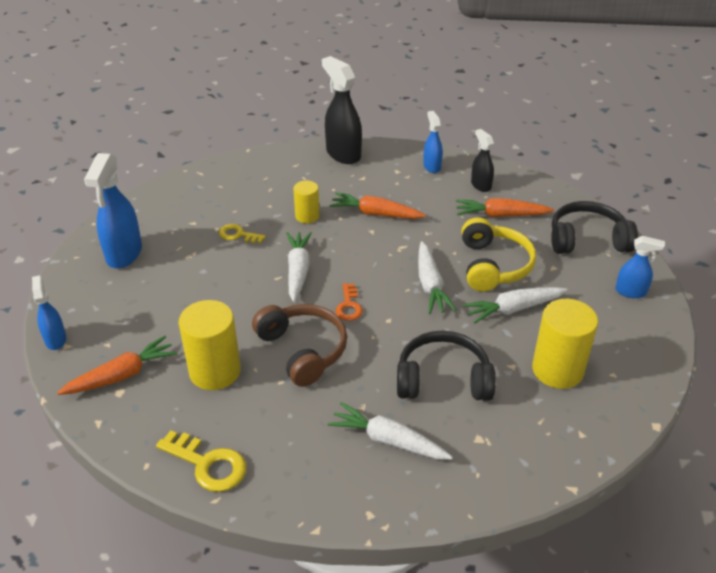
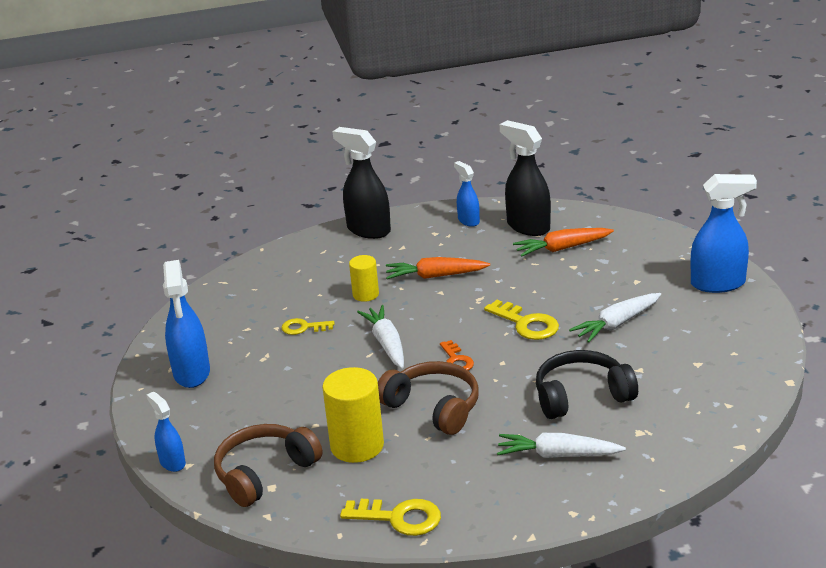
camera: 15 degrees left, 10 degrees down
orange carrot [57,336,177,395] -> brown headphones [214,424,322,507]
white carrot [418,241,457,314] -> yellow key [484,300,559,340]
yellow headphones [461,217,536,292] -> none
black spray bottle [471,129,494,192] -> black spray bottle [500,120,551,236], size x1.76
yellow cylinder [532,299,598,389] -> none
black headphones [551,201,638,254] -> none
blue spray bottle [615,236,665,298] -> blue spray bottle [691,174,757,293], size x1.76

————————

Could you print the data exactly as it appears and keep the pictures out?

- The answer -
camera: 15 degrees left, 10 degrees down
orange carrot [57,336,177,395] -> brown headphones [214,424,322,507]
white carrot [418,241,457,314] -> yellow key [484,300,559,340]
yellow headphones [461,217,536,292] -> none
black spray bottle [471,129,494,192] -> black spray bottle [500,120,551,236], size x1.76
yellow cylinder [532,299,598,389] -> none
black headphones [551,201,638,254] -> none
blue spray bottle [615,236,665,298] -> blue spray bottle [691,174,757,293], size x1.76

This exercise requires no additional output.